Assignment: Each record must be retyped in full. No character may differ.

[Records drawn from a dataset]
....

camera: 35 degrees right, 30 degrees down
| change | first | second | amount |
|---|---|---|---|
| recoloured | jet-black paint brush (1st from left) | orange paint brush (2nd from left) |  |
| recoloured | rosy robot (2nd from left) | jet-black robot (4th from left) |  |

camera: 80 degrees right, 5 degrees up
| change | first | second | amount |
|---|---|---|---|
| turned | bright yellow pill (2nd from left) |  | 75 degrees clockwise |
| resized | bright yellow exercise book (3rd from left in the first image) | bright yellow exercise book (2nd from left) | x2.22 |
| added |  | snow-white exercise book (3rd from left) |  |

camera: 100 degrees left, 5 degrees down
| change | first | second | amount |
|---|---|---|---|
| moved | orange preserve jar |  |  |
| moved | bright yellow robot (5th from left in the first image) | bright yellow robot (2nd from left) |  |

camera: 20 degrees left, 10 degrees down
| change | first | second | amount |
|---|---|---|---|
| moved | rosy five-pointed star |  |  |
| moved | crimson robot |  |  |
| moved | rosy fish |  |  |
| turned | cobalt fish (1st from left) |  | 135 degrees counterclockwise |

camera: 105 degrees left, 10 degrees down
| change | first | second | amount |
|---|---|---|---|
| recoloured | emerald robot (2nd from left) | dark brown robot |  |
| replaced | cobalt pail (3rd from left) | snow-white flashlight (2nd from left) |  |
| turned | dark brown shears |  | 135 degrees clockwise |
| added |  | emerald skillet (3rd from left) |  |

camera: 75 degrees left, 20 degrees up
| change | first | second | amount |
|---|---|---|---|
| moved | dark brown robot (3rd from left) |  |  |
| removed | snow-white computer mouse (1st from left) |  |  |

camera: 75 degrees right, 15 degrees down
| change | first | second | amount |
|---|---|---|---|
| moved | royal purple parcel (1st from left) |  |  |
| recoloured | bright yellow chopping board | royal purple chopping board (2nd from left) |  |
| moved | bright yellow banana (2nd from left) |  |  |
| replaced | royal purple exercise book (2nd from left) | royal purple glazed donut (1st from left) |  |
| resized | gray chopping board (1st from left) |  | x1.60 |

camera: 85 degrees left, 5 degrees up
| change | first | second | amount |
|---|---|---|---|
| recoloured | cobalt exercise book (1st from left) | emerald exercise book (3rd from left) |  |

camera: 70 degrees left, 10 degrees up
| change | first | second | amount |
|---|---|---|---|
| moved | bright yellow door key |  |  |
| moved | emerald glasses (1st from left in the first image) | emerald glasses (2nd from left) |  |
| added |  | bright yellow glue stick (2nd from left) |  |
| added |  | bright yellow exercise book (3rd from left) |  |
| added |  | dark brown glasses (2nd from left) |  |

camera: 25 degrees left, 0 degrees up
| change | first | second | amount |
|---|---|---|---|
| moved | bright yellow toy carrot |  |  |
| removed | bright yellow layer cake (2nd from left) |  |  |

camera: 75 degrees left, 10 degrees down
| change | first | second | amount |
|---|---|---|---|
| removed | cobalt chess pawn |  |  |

....

Completed exercise:
camera: 35 degrees right, 30 degrees down
| change | first | second | amount |
|---|---|---|---|
| recoloured | jet-black paint brush (1st from left) | orange paint brush (2nd from left) |  |
| recoloured | rosy robot (2nd from left) | jet-black robot (4th from left) |  |

camera: 80 degrees right, 5 degrees up
| change | first | second | amount |
|---|---|---|---|
| turned | bright yellow pill (2nd from left) |  | 75 degrees clockwise |
| resized | bright yellow exercise book (3rd from left in the first image) | bright yellow exercise book (2nd from left) | x2.22 |
| added |  | snow-white exercise book (3rd from left) |  |

camera: 100 degrees left, 5 degrees down
| change | first | second | amount |
|---|---|---|---|
| moved | orange preserve jar |  |  |
| moved | bright yellow robot (5th from left in the first image) | bright yellow robot (2nd from left) |  |

camera: 20 degrees left, 10 degrees down
| change | first | second | amount |
|---|---|---|---|
| moved | rosy five-pointed star |  |  |
| moved | crimson robot |  |  |
| moved | rosy fish |  |  |
| turned | cobalt fish (1st from left) |  | 135 degrees counterclockwise |

camera: 105 degrees left, 10 degrees down
| change | first | second | amount |
|---|---|---|---|
| recoloured | emerald robot (2nd from left) | dark brown robot |  |
| replaced | cobalt pail (3rd from left) | snow-white flashlight (2nd from left) |  |
| turned | dark brown shears |  | 135 degrees clockwise |
| added |  | emerald skillet (3rd from left) |  |

camera: 75 degrees left, 20 degrees up
| change | first | second | amount |
|---|---|---|---|
| moved | dark brown robot (3rd from left) |  |  |
| removed | snow-white computer mouse (1st from left) |  |  |

camera: 75 degrees right, 15 degrees down
| change | first | second | amount |
|---|---|---|---|
| moved | royal purple parcel (1st from left) |  |  |
| recoloured | bright yellow chopping board | royal purple chopping board (2nd from left) |  |
| moved | bright yellow banana (2nd from left) |  |  |
| replaced | royal purple exercise book (2nd from left) | royal purple glazed donut (1st from left) |  |
| resized | gray chopping board (1st from left) |  | x1.60 |

camera: 85 degrees left, 5 degrees up
| change | first | second | amount |
|---|---|---|---|
| recoloured | cobalt exercise book (1st from left) | emerald exercise book (3rd from left) |  |

camera: 70 degrees left, 10 degrees up
| change | first | second | amount |
|---|---|---|---|
| moved | bright yellow door key |  |  |
| moved | emerald glasses (1st from left in the first image) | emerald glasses (2nd from left) |  |
| added |  | bright yellow glue stick (2nd from left) |  |
| added |  | bright yellow exercise book (3rd from left) |  |
| added |  | dark brown glasses (2nd from left) |  |

camera: 25 degrees left, 0 degrees up
| change | first | second | amount |
|---|---|---|---|
| moved | bright yellow toy carrot |  |  |
| removed | bright yellow layer cake (2nd from left) |  |  |

camera: 75 degrees left, 10 degrees down
| change | first | second | amount |
|---|---|---|---|
| removed | cobalt chess pawn |  |  |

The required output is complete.